━━ DATA PROVIDED ━━

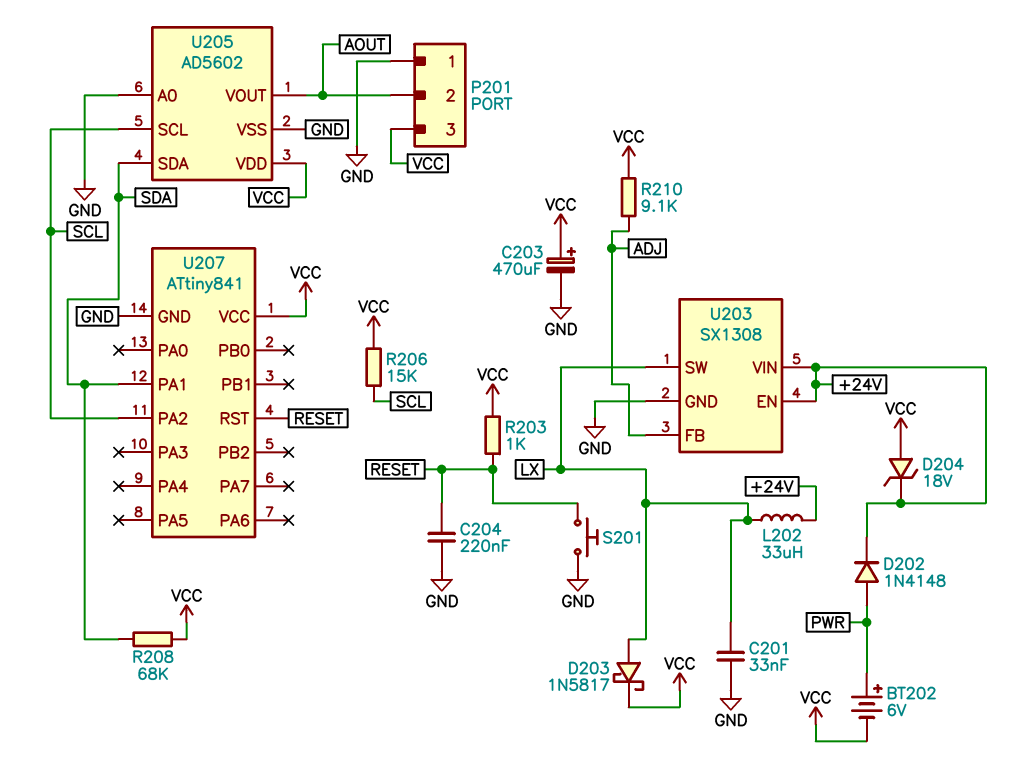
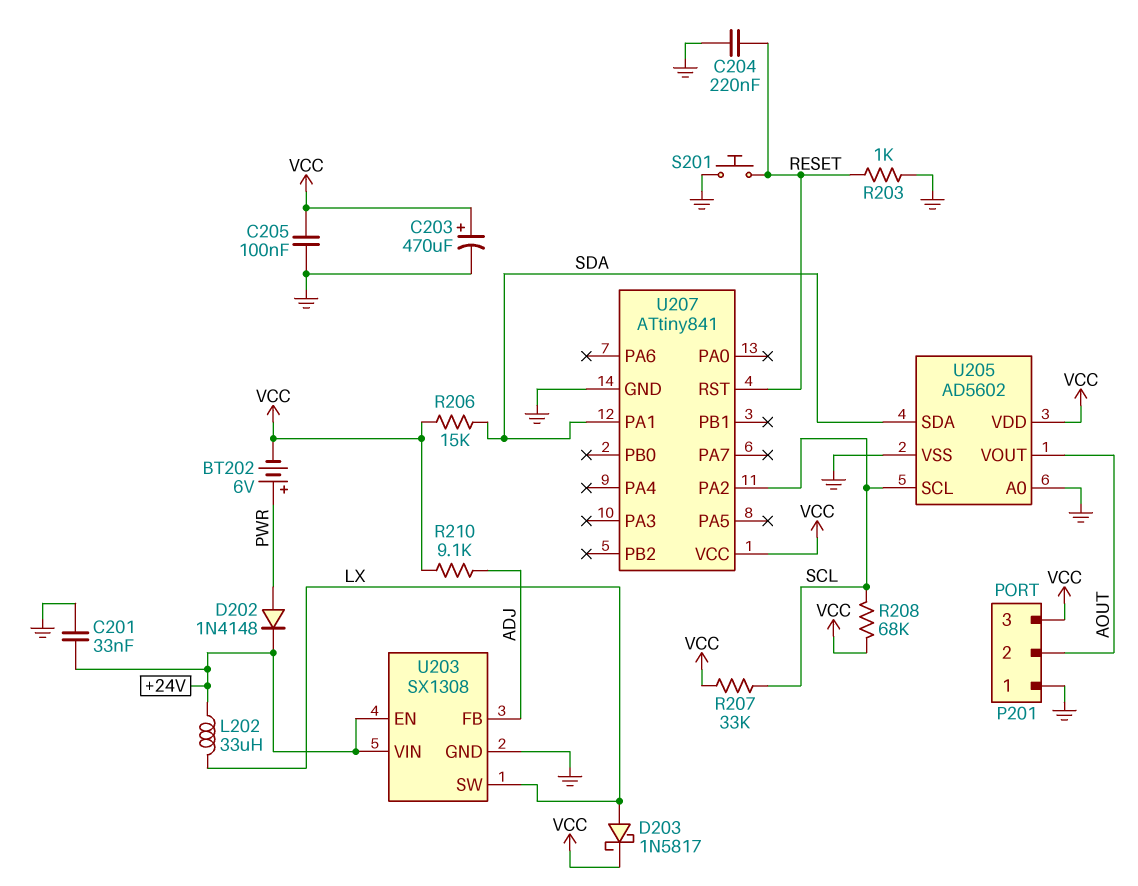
C201: 33nF (GND, LX) -> 33nF (+24V, GND)
C205: none -> 100nF (GND, VCC)
D204: zener 18V (A VCC, K +24V) -> none
R203: 1k (RESET, VCC) -> 1k (GND, RESET)
R206: 15k (SCL, VCC) -> 15k (SDA, VCC)
R207: none -> 33k (SCL, VCC)
R208: 68k (SDA, VCC) -> 68k (SCL, VCC)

━━━

## WORK INSTRUCTIONS
Exactly as written, give the line containing "R203: 1k (RESET, VCC) -> 1k (GND, RESET)" and all remaining lines of the records.

## ANSWER TO THIS EXERCISE
R203: 1k (RESET, VCC) -> 1k (GND, RESET)
R206: 15k (SCL, VCC) -> 15k (SDA, VCC)
R207: none -> 33k (SCL, VCC)
R208: 68k (SDA, VCC) -> 68k (SCL, VCC)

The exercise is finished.